[Extracted records]
▼
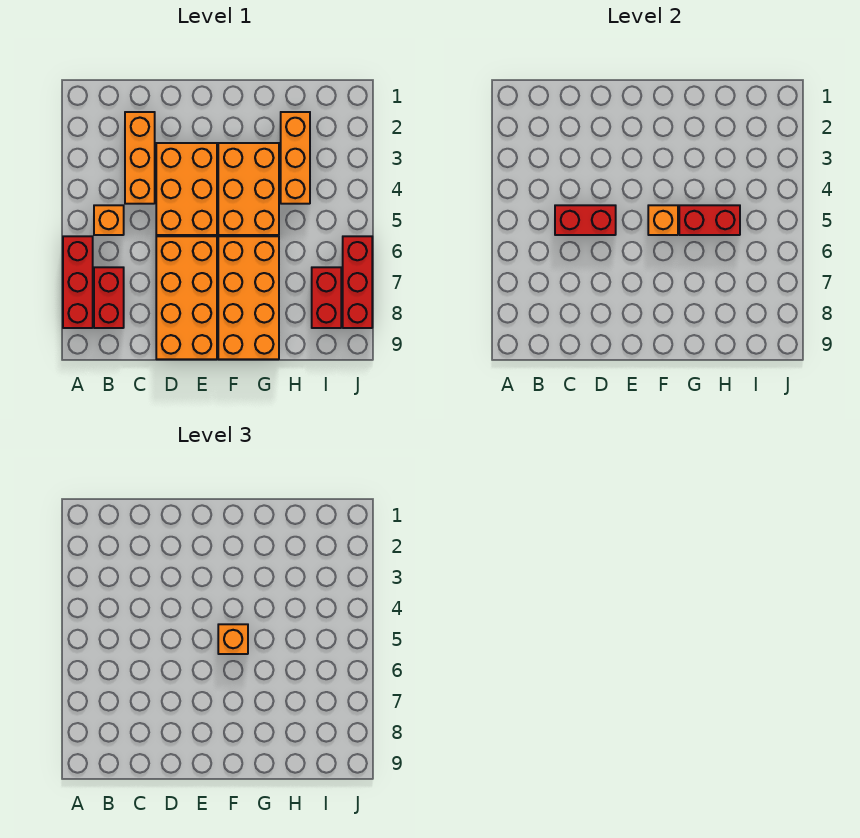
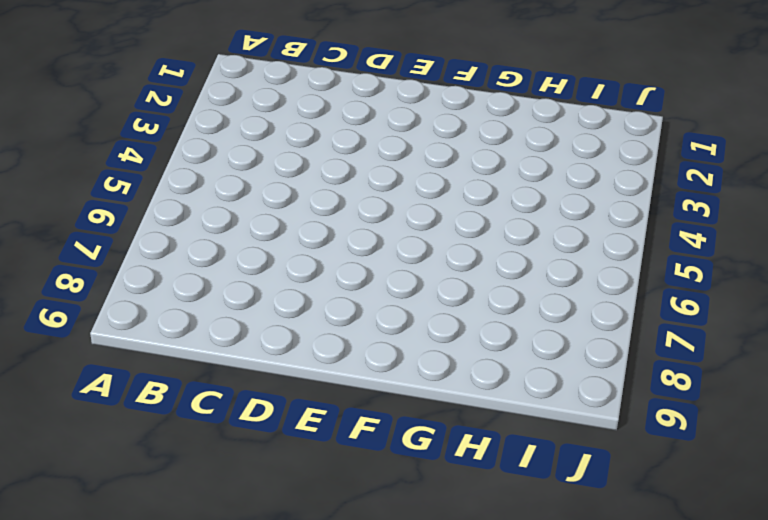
none -> red brick A6:A8 level 1
none -> orange brick B5 level 1
none -> red brick B7:B8 level 1

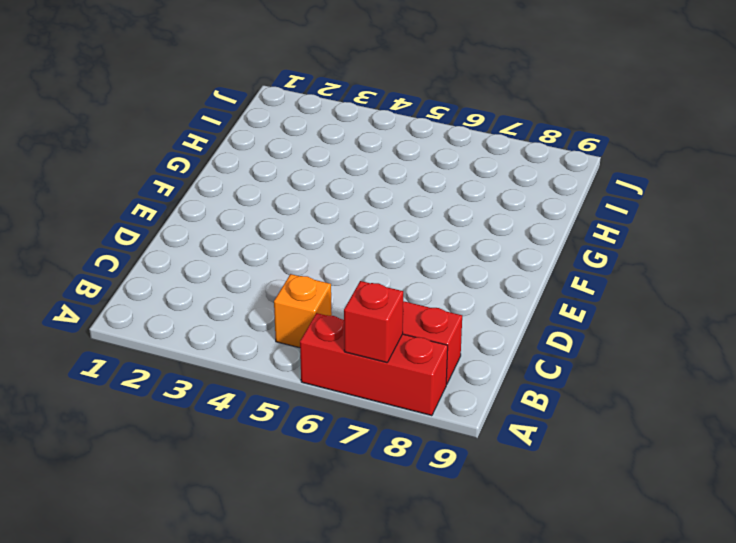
red brick A7 level 2 -> none
none -> orange brick C2:C4 level 1
none -> orange brick D3:E5 level 1
none -> orange brick D6:E9 level 1

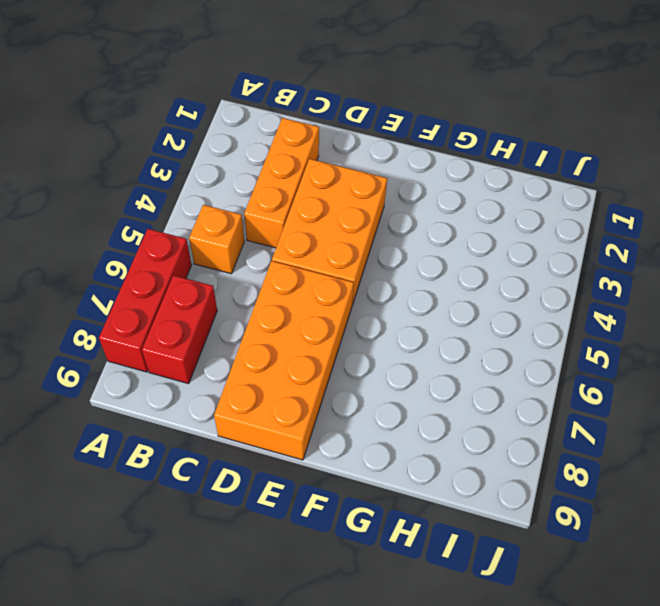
none -> orange brick F3:G5 level 1
none -> orange brick F6:G9 level 1
none -> orange brick H2:H4 level 1

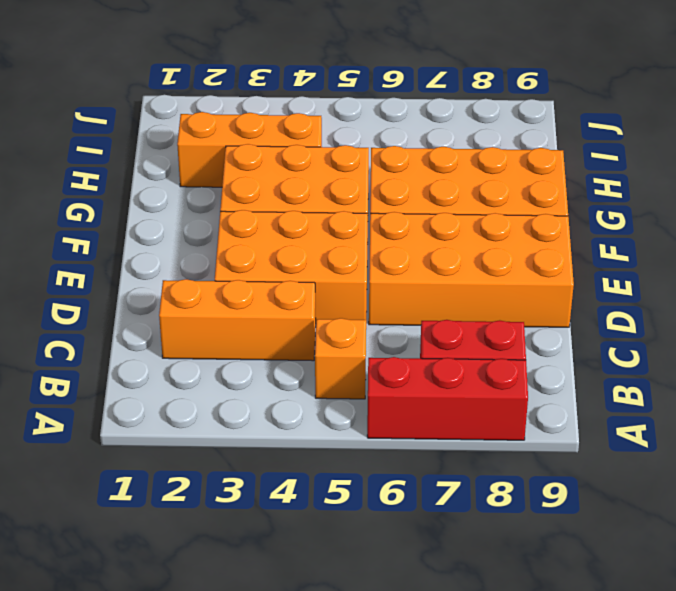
none -> red brick I7:I8 level 1
none -> red brick J6:J8 level 1
none -> red brick C5:D5 level 2

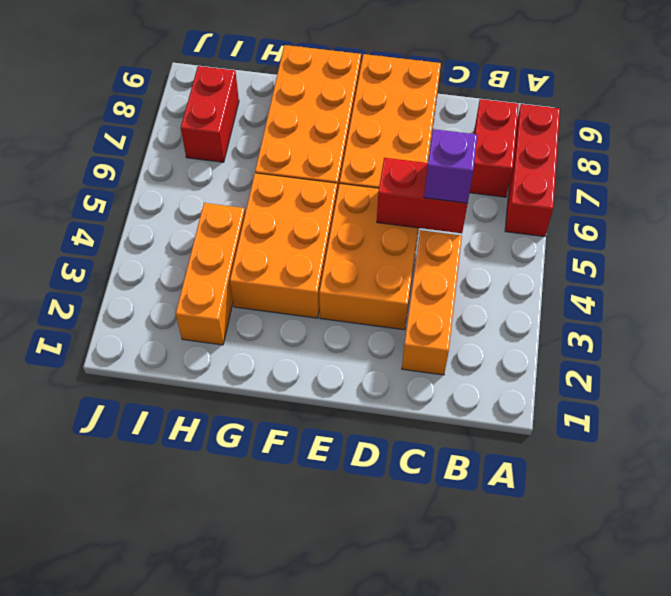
purple brick C5 level 3 -> none
none -> orange brick B5 level 1
none -> red brick J6:J8 level 1
none -> orange brick F5 level 2

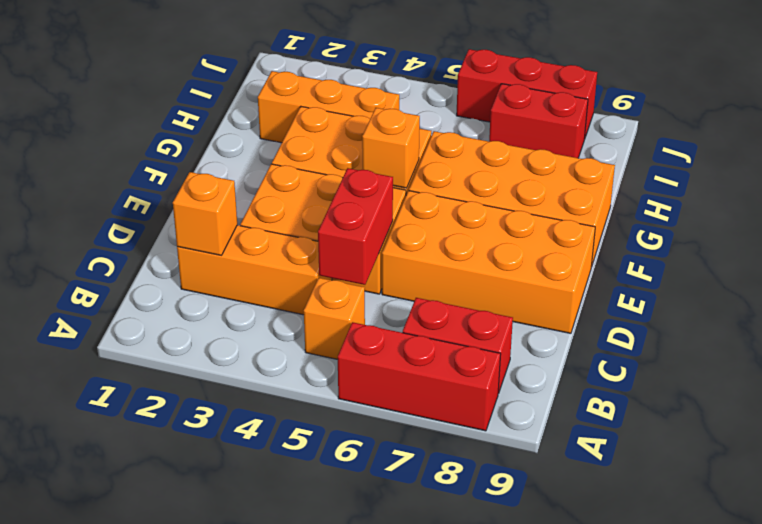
orange brick C2 level 2 -> orange brick F5 level 3
none -> red brick G5:H5 level 2

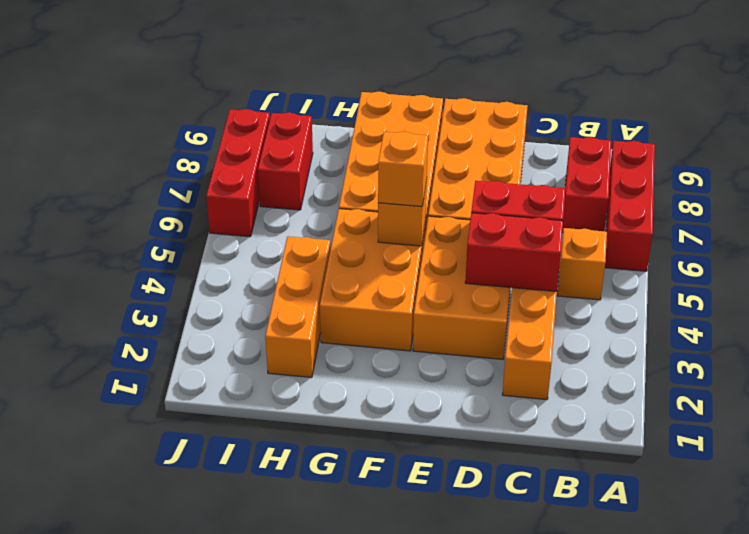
red brick C4:D4 level 2 -> red brick G5:H5 level 2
▲
EXERCISE: Give back every record exactly. Omit the pictures.

FINISHED EXERCISE:
none -> red brick A6:A8 level 1
none -> orange brick B5 level 1
none -> red brick B7:B8 level 1

red brick A7 level 2 -> none
none -> orange brick C2:C4 level 1
none -> orange brick D3:E5 level 1
none -> orange brick D6:E9 level 1

none -> orange brick F3:G5 level 1
none -> orange brick F6:G9 level 1
none -> orange brick H2:H4 level 1

none -> red brick I7:I8 level 1
none -> red brick J6:J8 level 1
none -> red brick C5:D5 level 2

purple brick C5 level 3 -> none
none -> orange brick B5 level 1
none -> red brick J6:J8 level 1
none -> orange brick F5 level 2

orange brick C2 level 2 -> orange brick F5 level 3
none -> red brick G5:H5 level 2

red brick C4:D4 level 2 -> red brick G5:H5 level 2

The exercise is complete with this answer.